Task details: For the data below, please report each line where the word "brick" is found.

(Beginning of Exercise input)

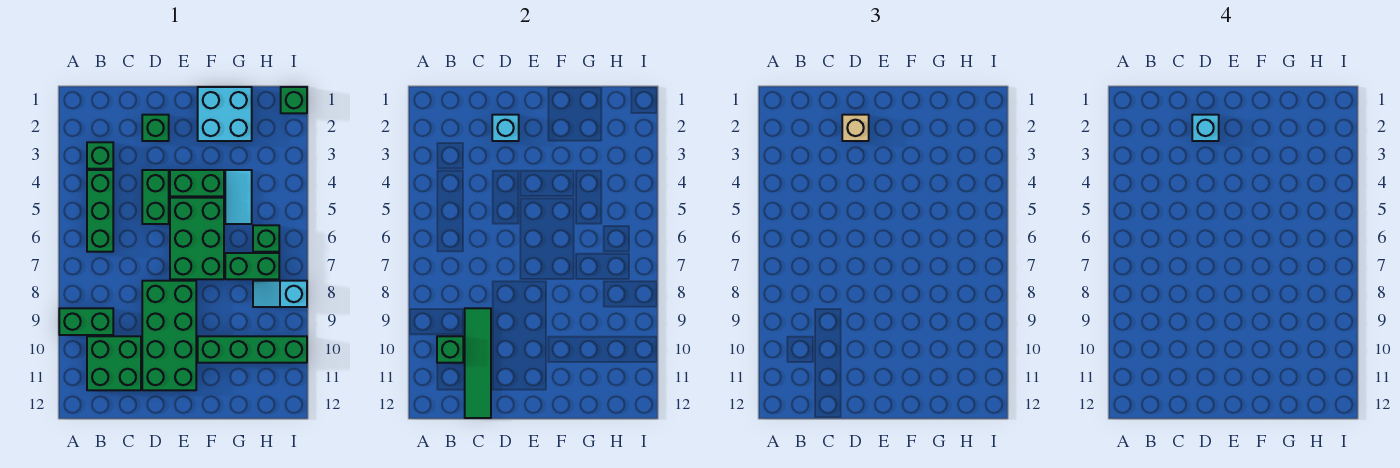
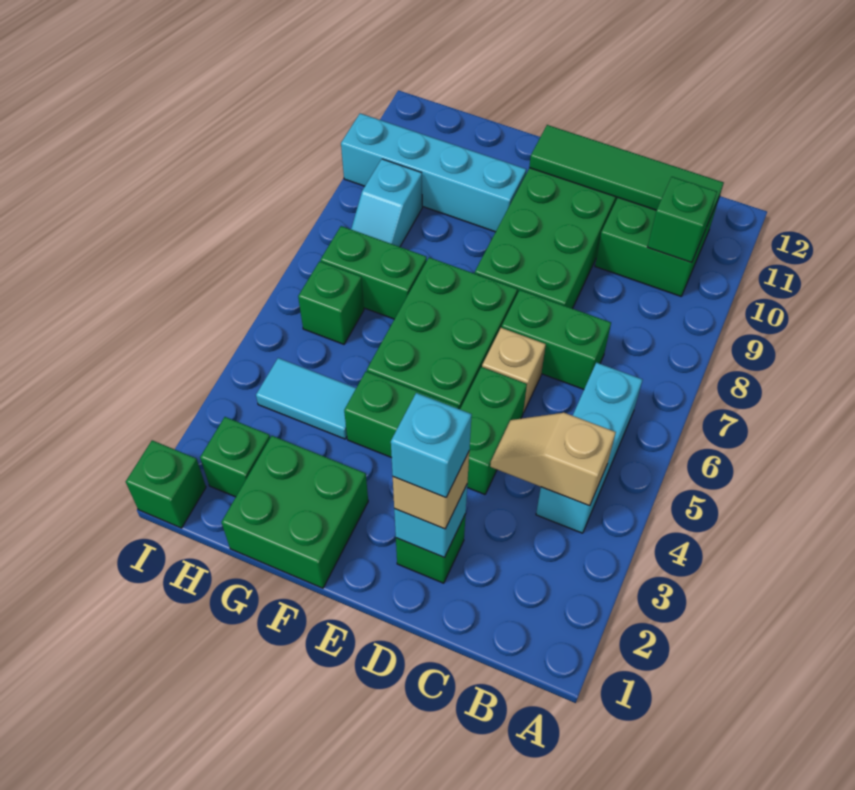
green brick A9:B9 level 1 -> green brick C7:D7 level 1
green brick B3 level 1 -> green brick H2 level 1
green brick B4:B6 level 1 -> cyan brick B4:B6 level 1
none -> tan slope B4:C4 level 2 top B
green tile C9:C12 level 2 -> green tile B11:E11 level 2
none -> tan brick D6 level 1
cyan brick F1:G2 level 1 -> green brick F1:G2 level 1
green brick F10:I10 level 1 -> cyan brick F10:I10 level 1
cyan tile G4:G5 level 1 -> cyan tile G4:H4 level 1
cyan slope H8:I8 level 1 top I -> cyan slope H8:H9 level 1 top 9

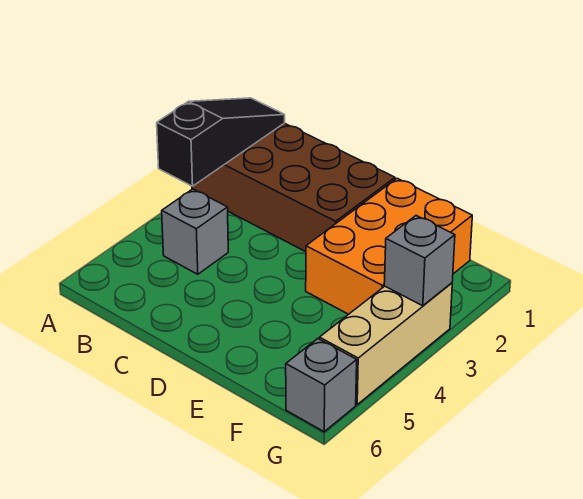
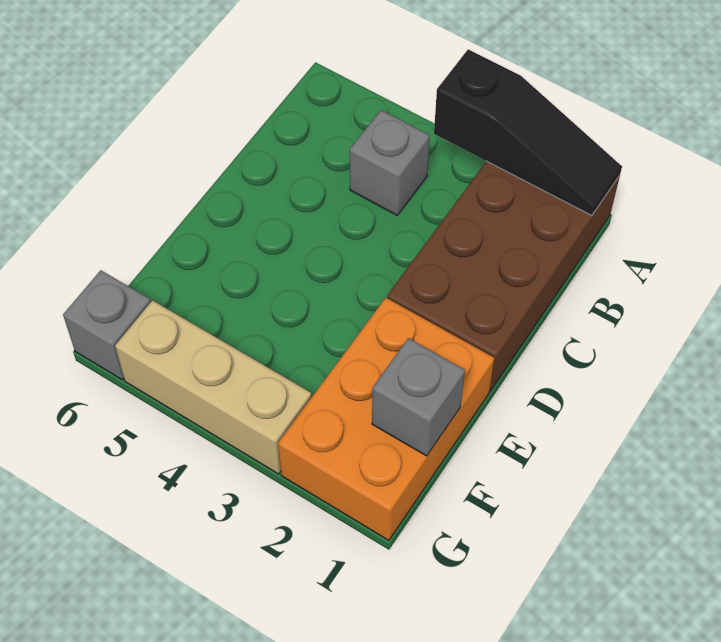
orange brick E1:F3 level 1 -> orange brick E1:G2 level 1
grey brick G3 level 2 -> grey brick F1 level 2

(End of Exercise input)

Response:
green brick A9:B9 level 1 -> green brick C7:D7 level 1
green brick B3 level 1 -> green brick H2 level 1
green brick B4:B6 level 1 -> cyan brick B4:B6 level 1
none -> tan brick D6 level 1
cyan brick F1:G2 level 1 -> green brick F1:G2 level 1
green brick F10:I10 level 1 -> cyan brick F10:I10 level 1
orange brick E1:F3 level 1 -> orange brick E1:G2 level 1
grey brick G3 level 2 -> grey brick F1 level 2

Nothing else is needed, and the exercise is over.